(The problem): Go through the records below and set each one down exactly, leaving out any pictures.

———

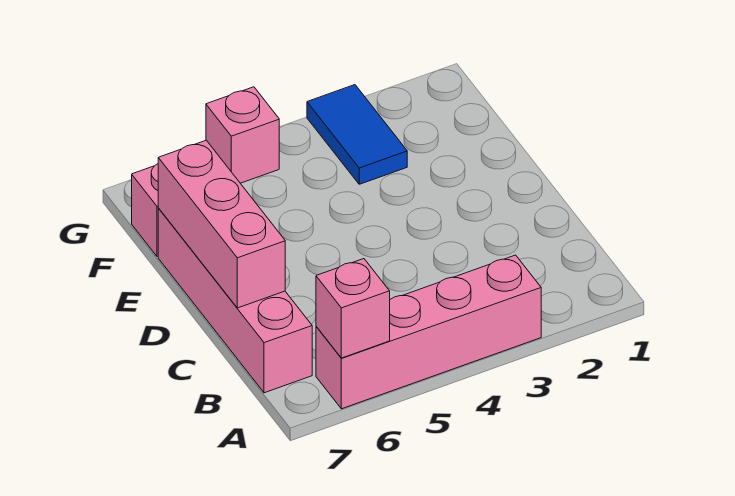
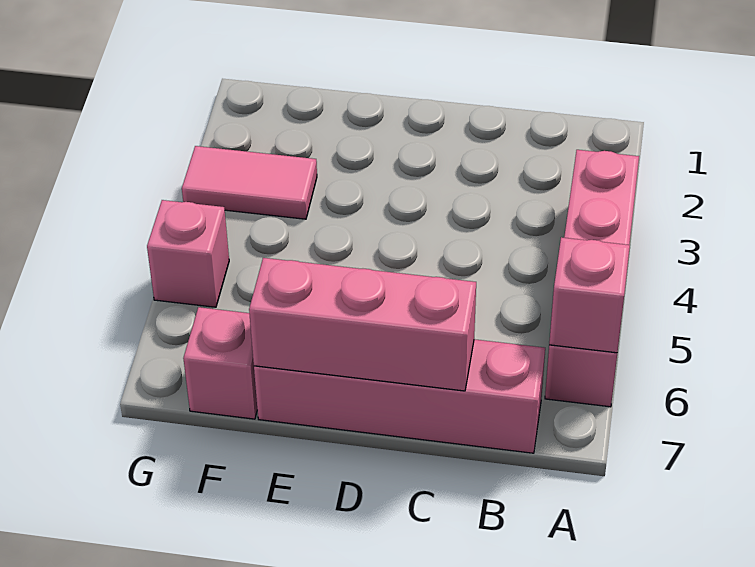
blue tile F3:G3 level 1 -> pink tile F3:G3 level 1

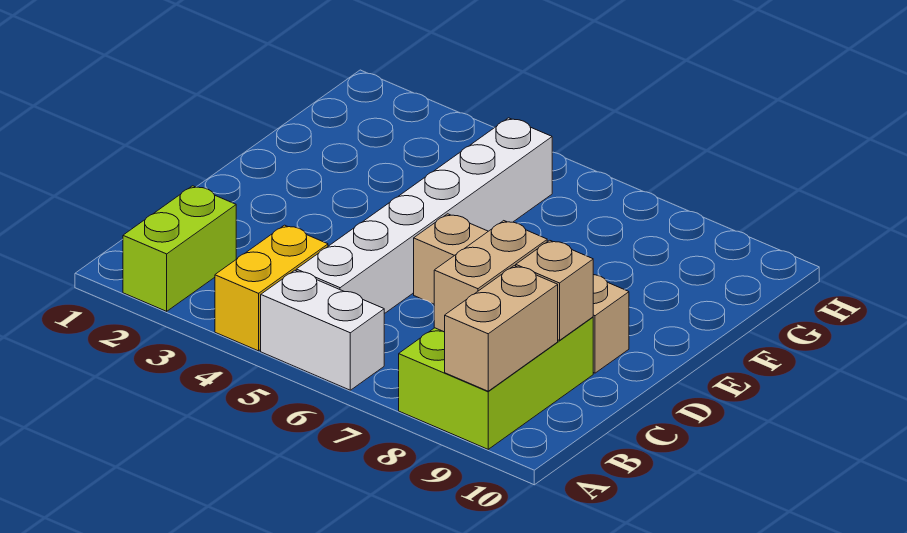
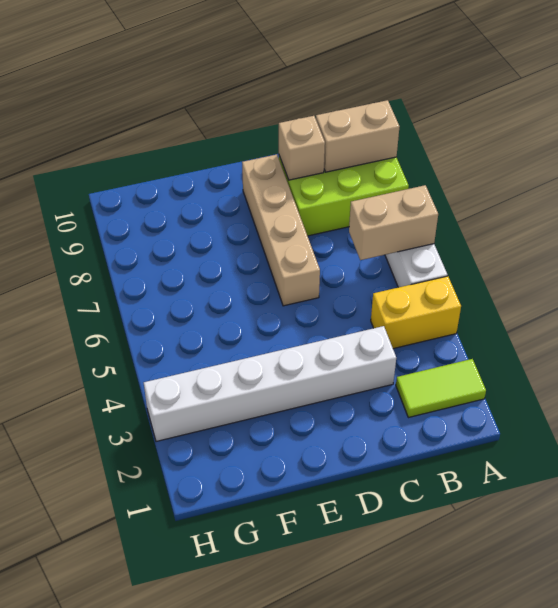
lime brick A2:B2 level 1 -> lime tile A2:B2 level 1
white brick B5:G5 level 1 -> white brick C3:H3 level 1
tan brick B8:C8 level 2 -> tan brick A6:B6 level 2

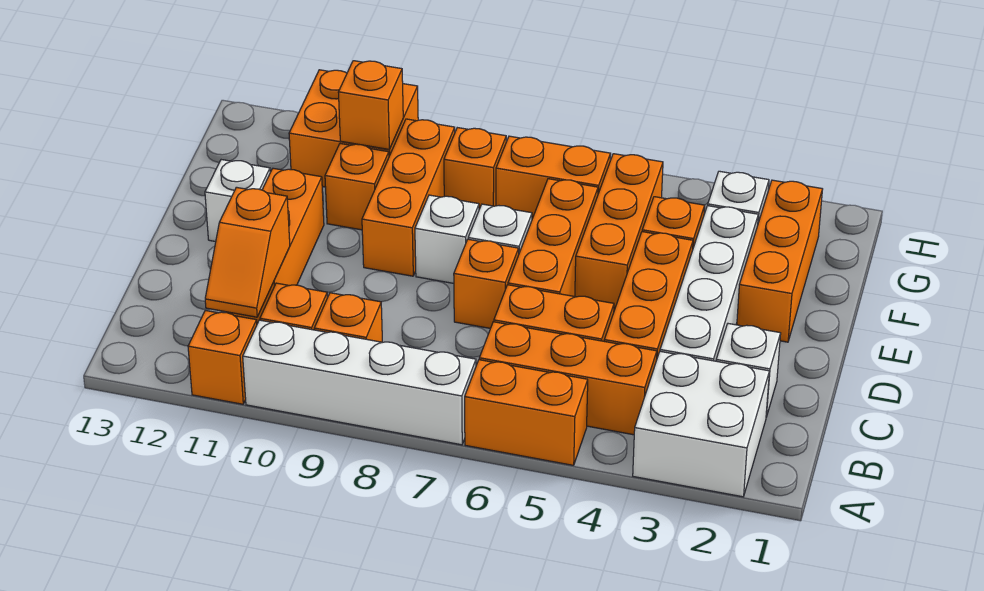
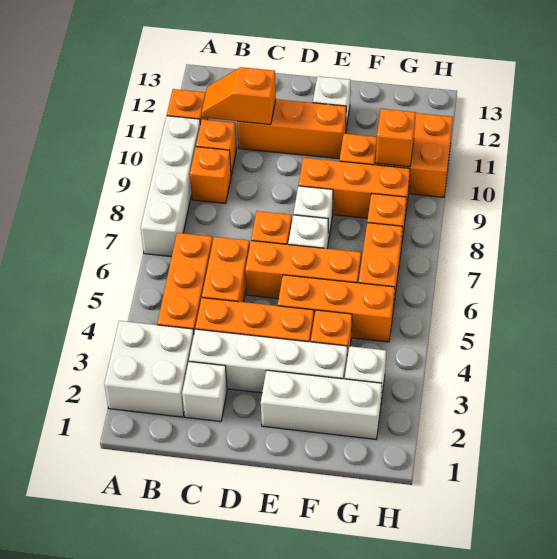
orange brick A5:A6 level 1 -> none
orange brick E2:G2 level 1 -> white brick E2:G2 level 1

———

(Solved exercise):
blue tile F3:G3 level 1 -> pink tile F3:G3 level 1

lime brick A2:B2 level 1 -> lime tile A2:B2 level 1
white brick B5:G5 level 1 -> white brick C3:H3 level 1
tan brick B8:C8 level 2 -> tan brick A6:B6 level 2

orange brick A5:A6 level 1 -> none
orange brick E2:G2 level 1 -> white brick E2:G2 level 1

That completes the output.